→ **Requirement**
Copy the data precisely, character for character, and leave out every picture.

→ **Given data**
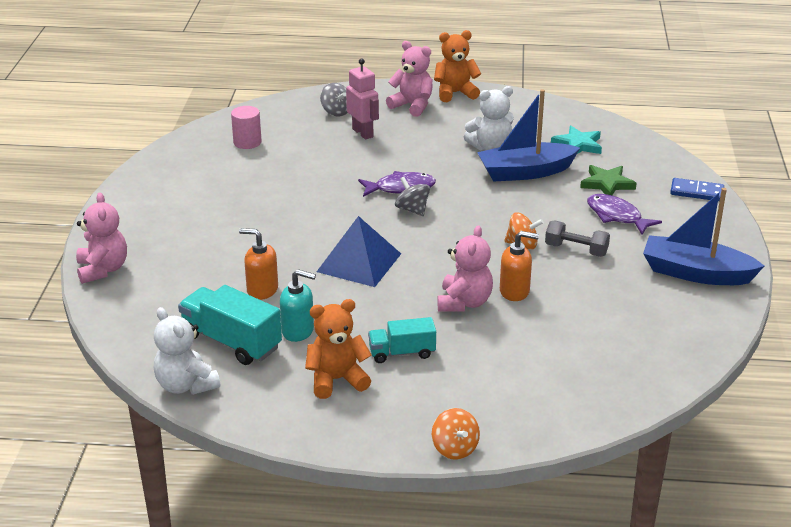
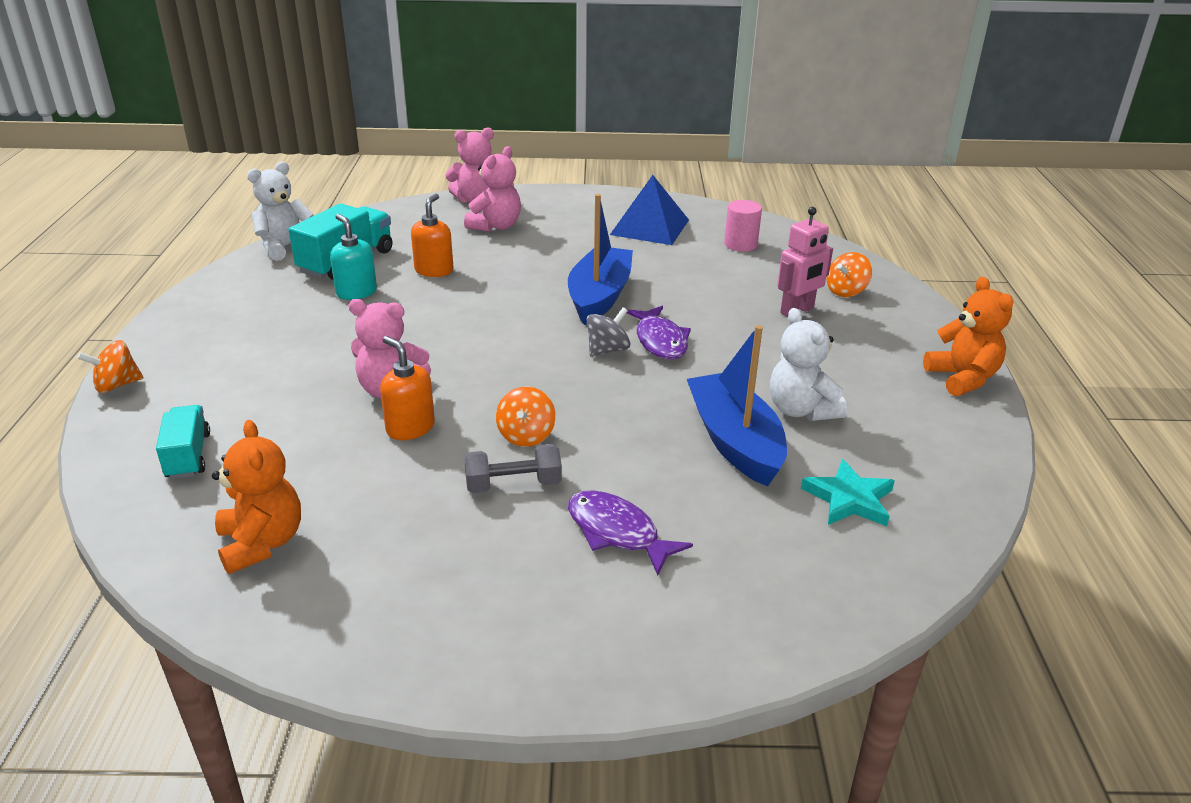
camera: 85 degrees right, 0 degrees up
(298, 331) = (356, 292): turquoise soap dispenser -> turquoise soap dispenser turned 135 degrees clockwise
(336, 112) = (846, 291): grey spinning top -> orange spinning top
(337, 380) = (265, 316): orange teddy bear -> orange teddy bear (262, 543)
(359, 262) = (484, 319): blue pyramid -> blue pyramid (649, 227)
(402, 353) = (300, 350): turquoise truck -> turquoise truck (188, 456)
(412, 106) = (897, 344): pink teddy bear -> pink teddy bear (495, 226)
(515, 291) = (410, 428): orange soap dispenser -> orange soap dispenser turned 135 degrees clockwise
(576, 250) = (513, 485): grey dumbbell -> grey dumbbell turned 60 degrees clockwise
(607, 184) = (722, 527): green star -> none
(616, 216) = (617, 532): purple fish -> purple fish turned 90 degrees counterclockwise
(696, 192) = (723, 645): blue domino -> none
(696, 273) = (440, 617): blue boat -> blue boat (599, 297)

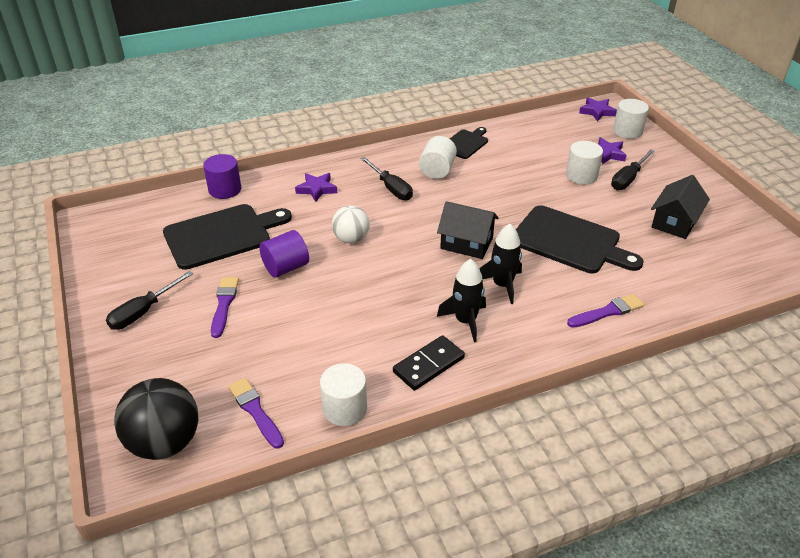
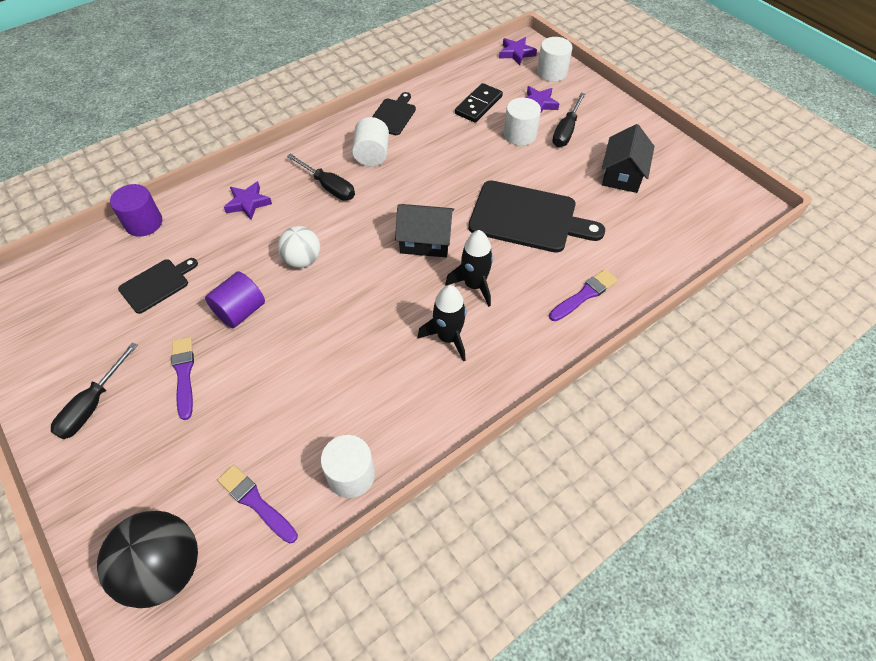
camera: 15 degrees left, 15 degrees up
(222, 235) = (157, 284): black cutting board -> black cutting board, size x0.55
(428, 365) = (424, 400): black domino -> black domino (478, 105)

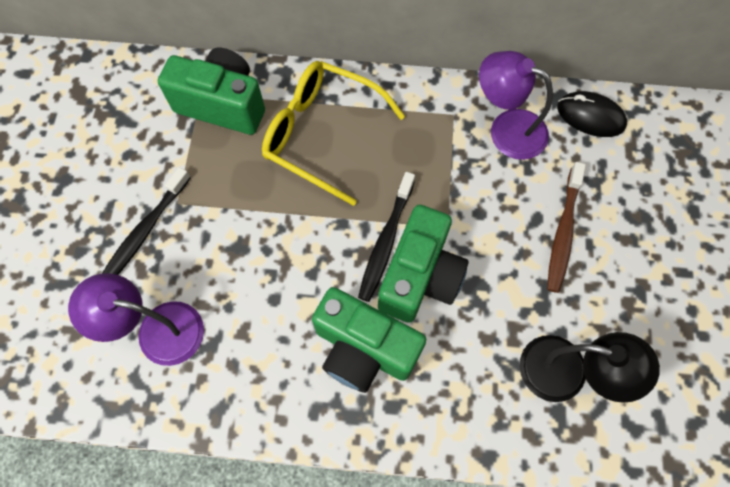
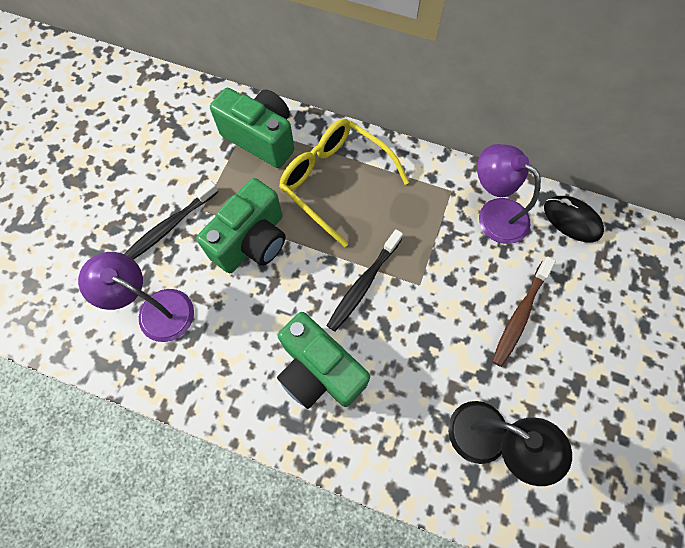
camera: 15 degrees right, 0 degrees up
(420, 277) = (384, 322): green camera -> green camera (252, 241)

→ **Finished task**
camera: 85 degrees right, 0 degrees up
(298, 331) = (356, 292): turquoise soap dispenser -> turquoise soap dispenser turned 135 degrees clockwise
(336, 112) = (846, 291): grey spinning top -> orange spinning top
(337, 380) = (265, 316): orange teddy bear -> orange teddy bear (262, 543)
(359, 262) = (484, 319): blue pyramid -> blue pyramid (649, 227)
(402, 353) = (300, 350): turquoise truck -> turquoise truck (188, 456)
(412, 106) = (897, 344): pink teddy bear -> pink teddy bear (495, 226)
(515, 291) = (410, 428): orange soap dispenser -> orange soap dispenser turned 135 degrees clockwise
(576, 250) = (513, 485): grey dumbbell -> grey dumbbell turned 60 degrees clockwise
(607, 184) = (722, 527): green star -> none
(616, 216) = (617, 532): purple fish -> purple fish turned 90 degrees counterclockwise
(696, 192) = (723, 645): blue domino -> none
(696, 273) = (440, 617): blue boat -> blue boat (599, 297)

camera: 15 degrees left, 15 degrees up
(222, 235) = (157, 284): black cutting board -> black cutting board, size x0.55
(428, 365) = (424, 400): black domino -> black domino (478, 105)

camera: 15 degrees right, 0 degrees up
(420, 277) = (384, 322): green camera -> green camera (252, 241)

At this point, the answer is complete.